[Source data]
---+---

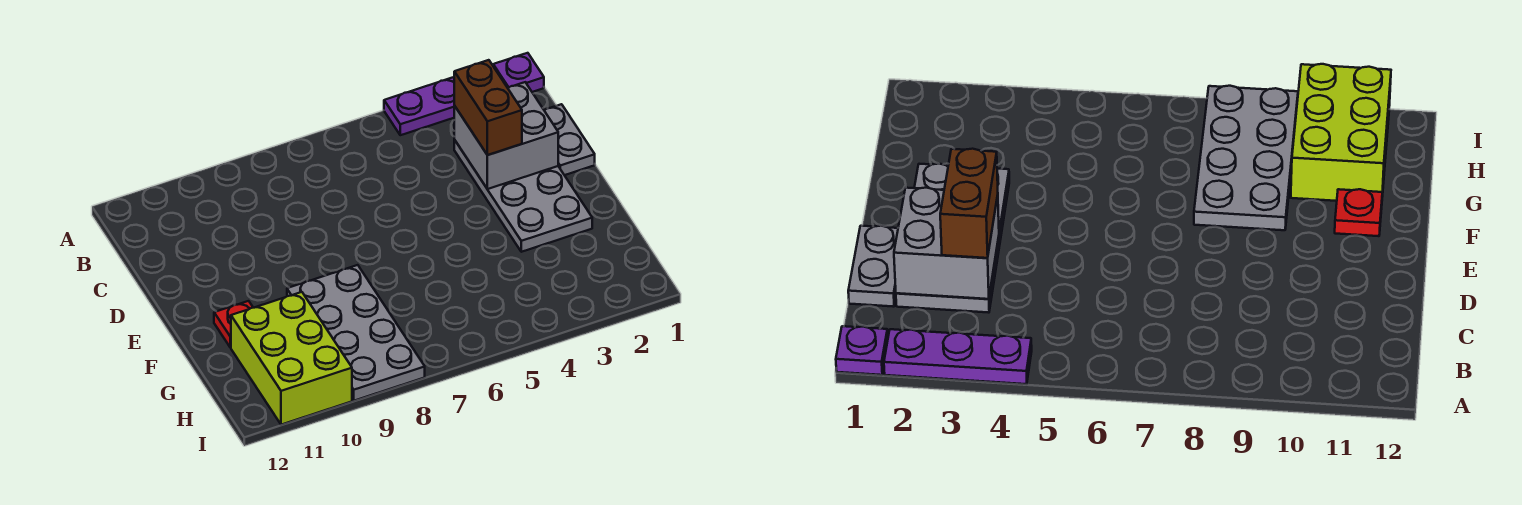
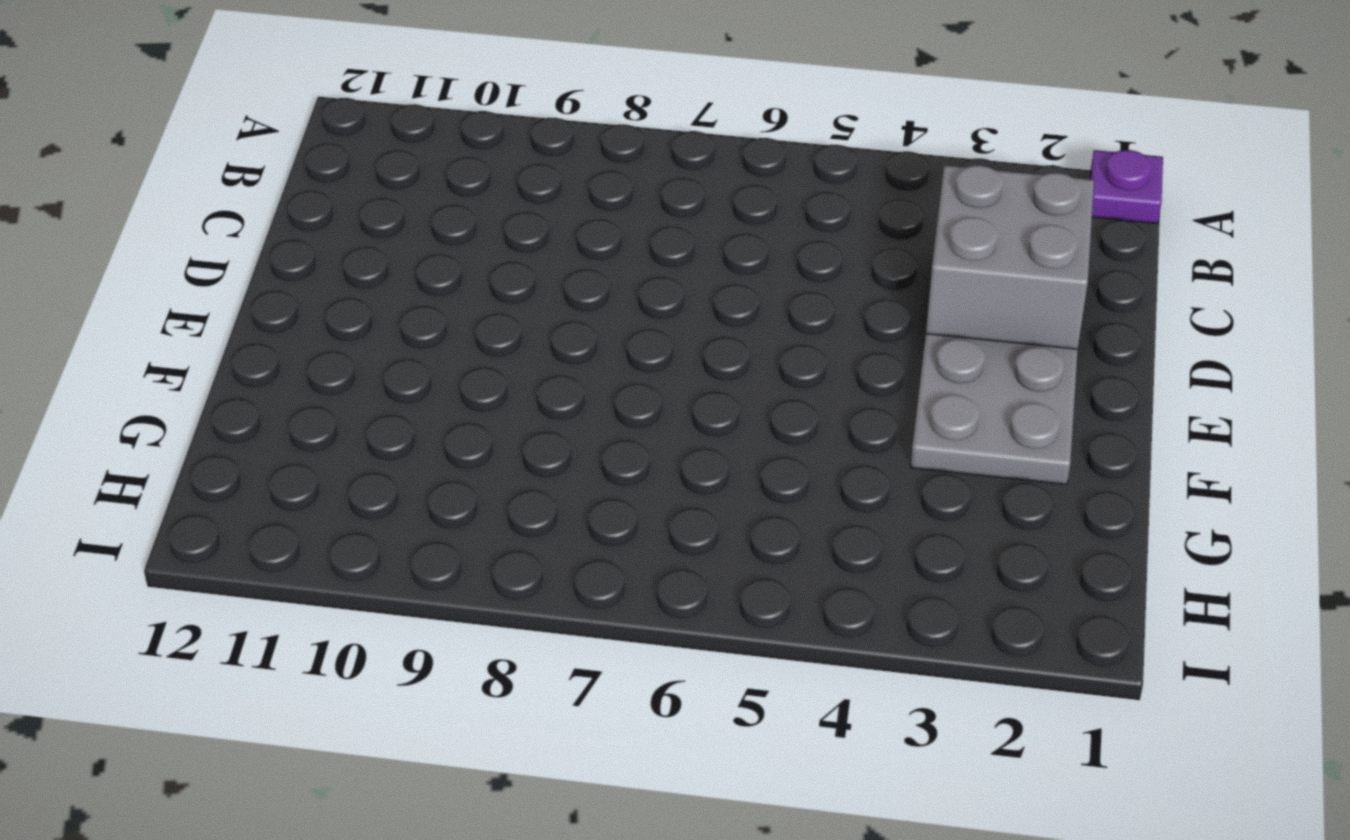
none -> purple 1x3 plate [384,77,455,135]
none -> grey 1x2 plate [544,104,595,175]

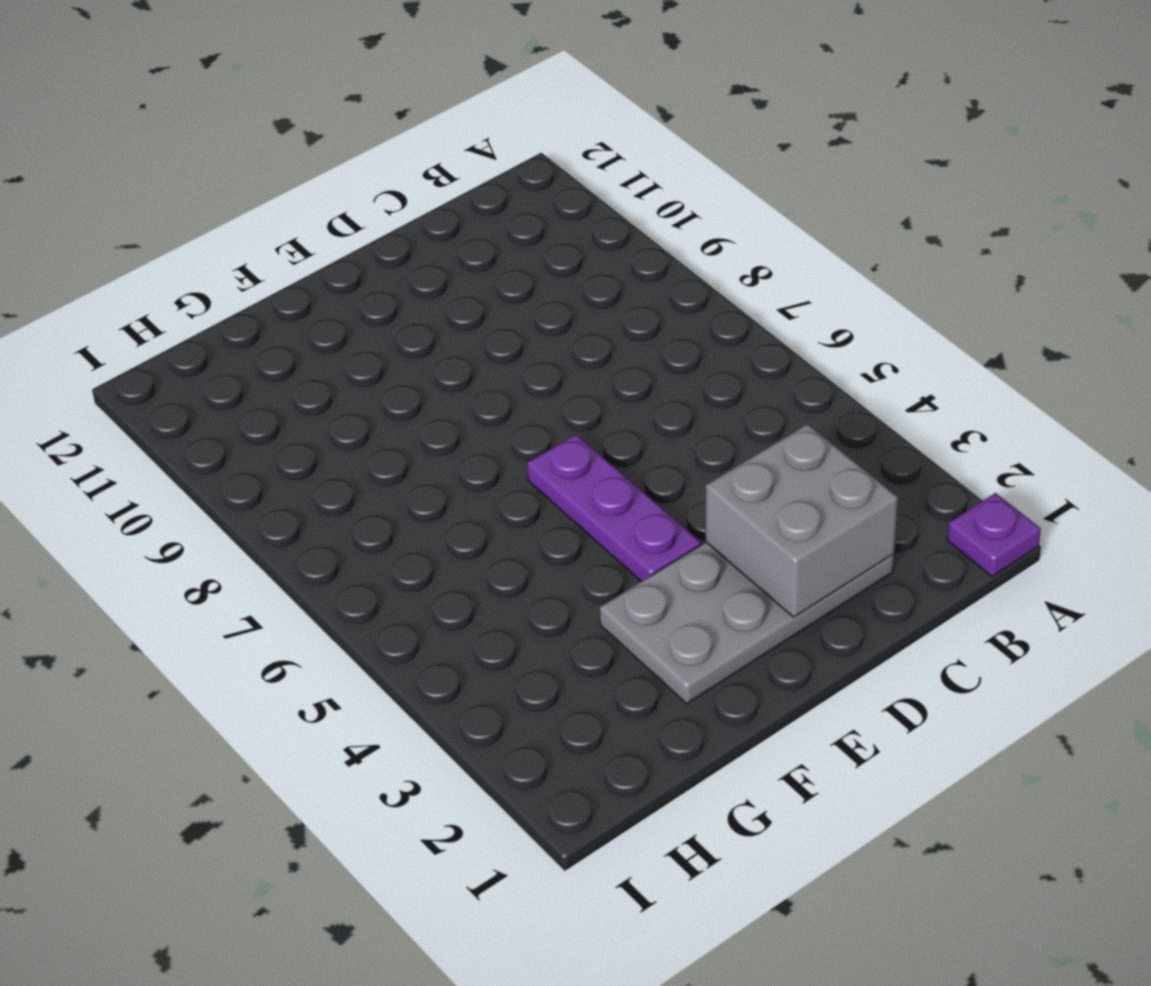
purple 1x3 plate [527,434,701,582] -> purple 1x3 plate moved to [384,77,455,135]
none -> grey 1x2 plate [544,104,595,175]
none -> grey 2x4 plate [287,265,425,401]

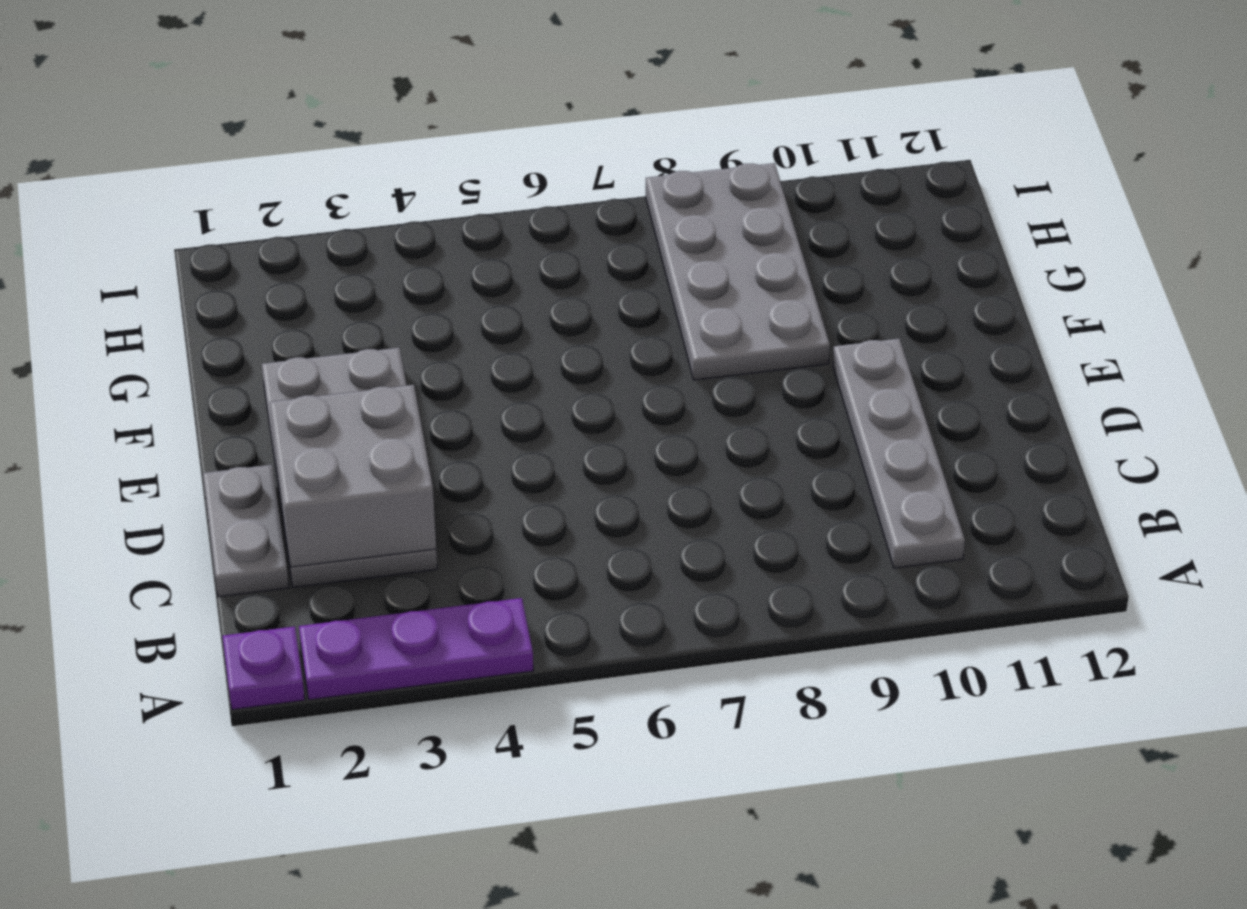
grey 1x4 plate [833,339,965,568] -> none
none -> red 1x1 plate [214,301,253,347]
none -> lime 2x3 brick [231,292,352,425]

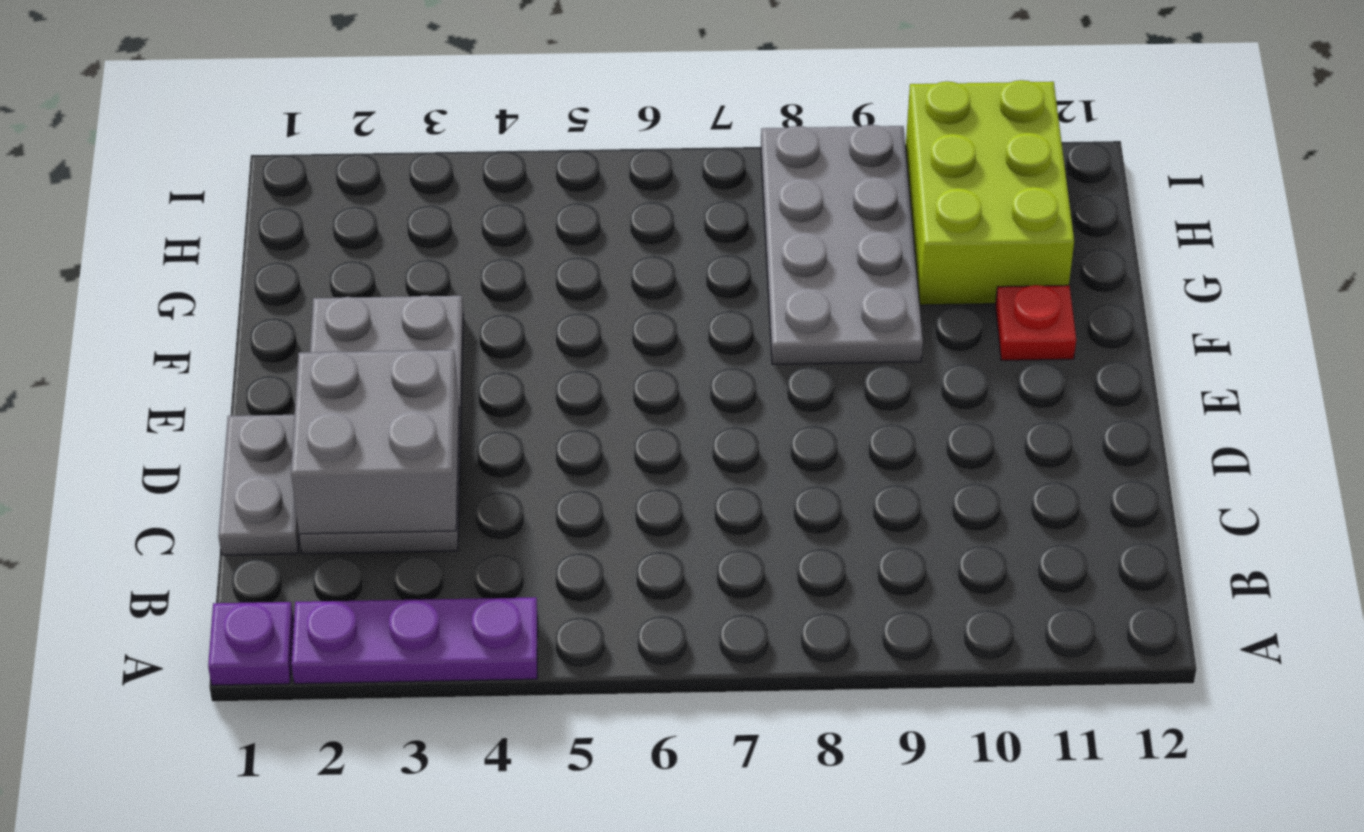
none -> brown 1x2 brick [454,60,522,155]

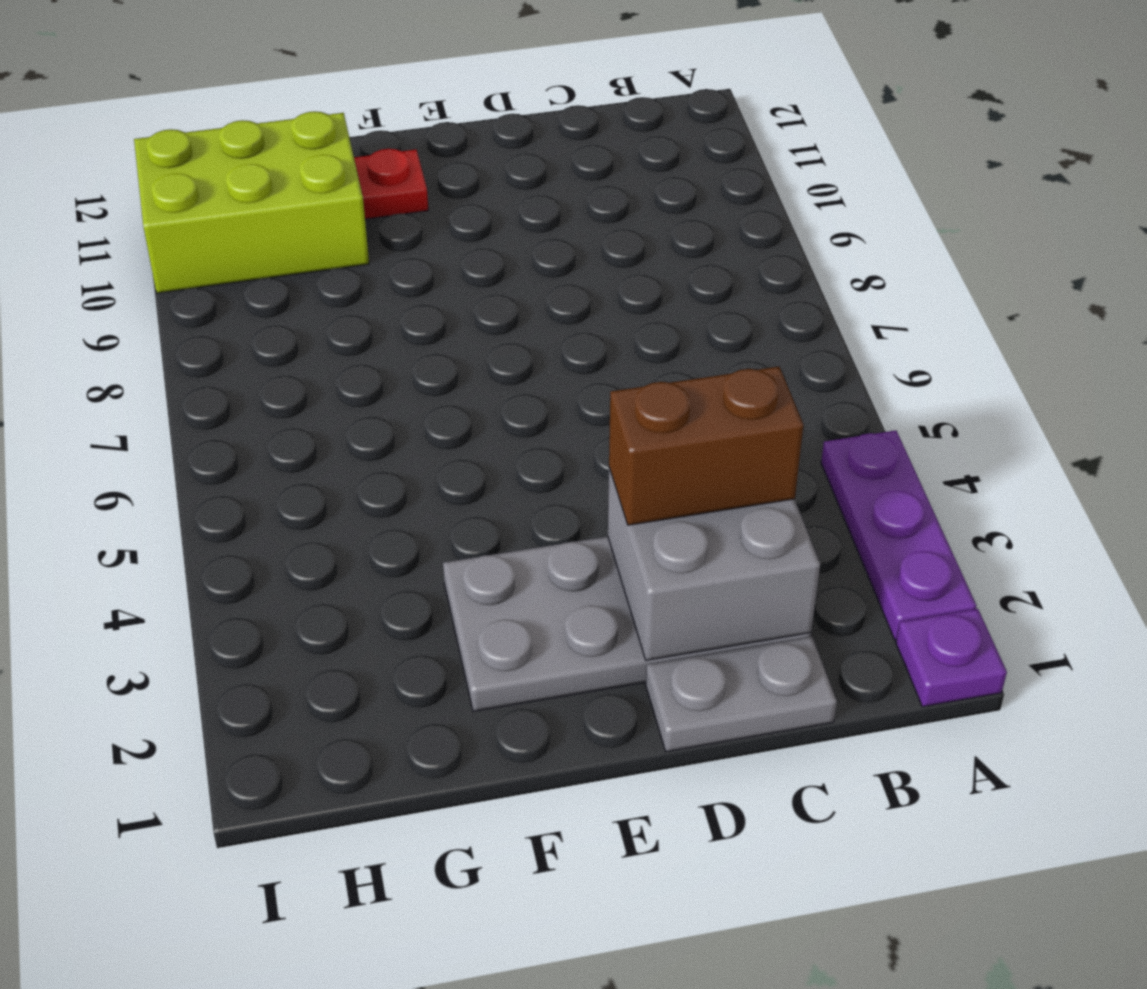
none -> grey 2x4 plate [287,265,425,401]

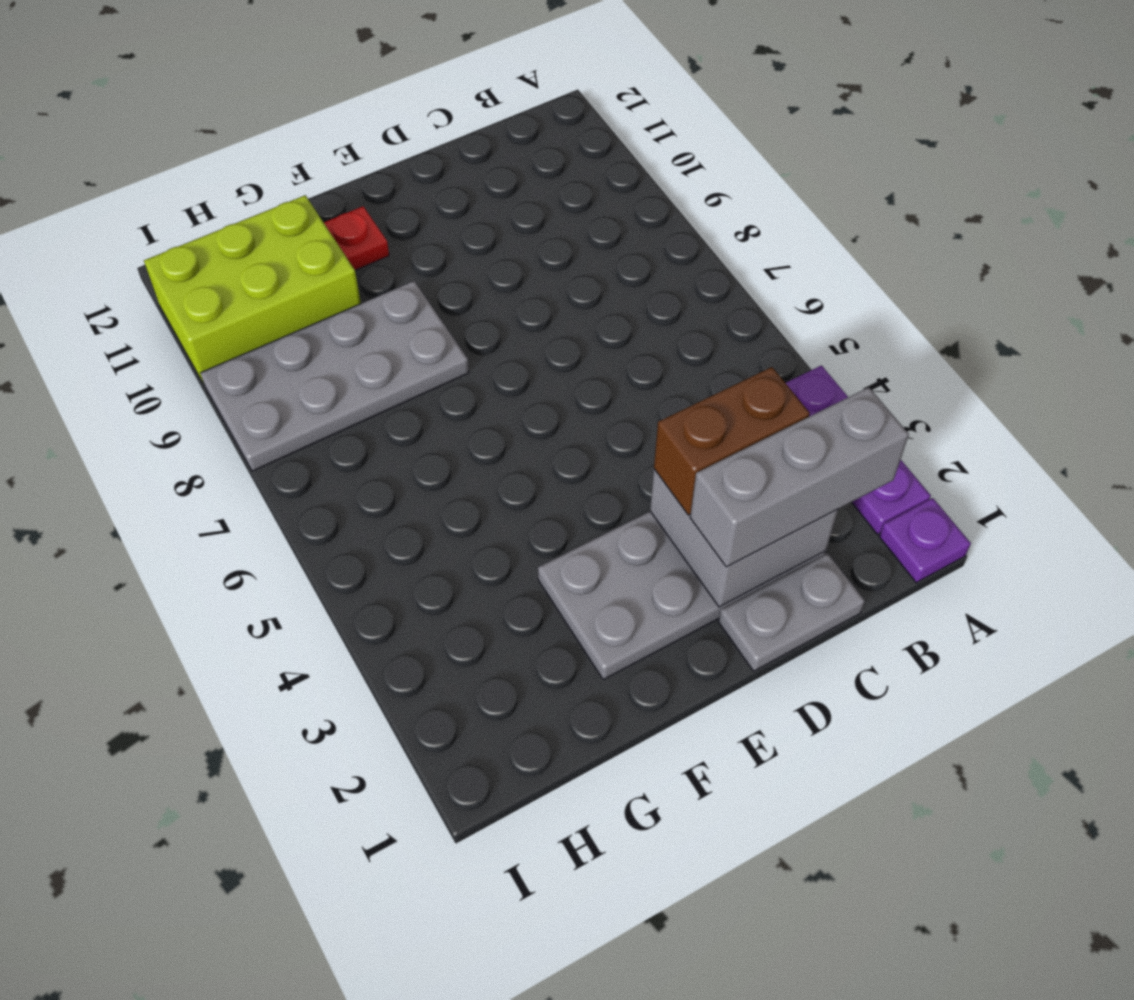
grey 1x3 brick [690,387,909,567] -> none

---+---

EXERCISE INSTRUCTIONS:
Although the entries contain pictures, reproduce only the rest, exactly as written.

ANSWER BELOW:
none -> purple 1x3 plate [384,77,455,135]
none -> grey 1x2 plate [544,104,595,175]

purple 1x3 plate [527,434,701,582] -> purple 1x3 plate moved to [384,77,455,135]
none -> grey 1x2 plate [544,104,595,175]
none -> grey 2x4 plate [287,265,425,401]

grey 1x4 plate [833,339,965,568] -> none
none -> red 1x1 plate [214,301,253,347]
none -> lime 2x3 brick [231,292,352,425]

none -> brown 1x2 brick [454,60,522,155]

none -> grey 2x4 plate [287,265,425,401]

grey 1x3 brick [690,387,909,567] -> none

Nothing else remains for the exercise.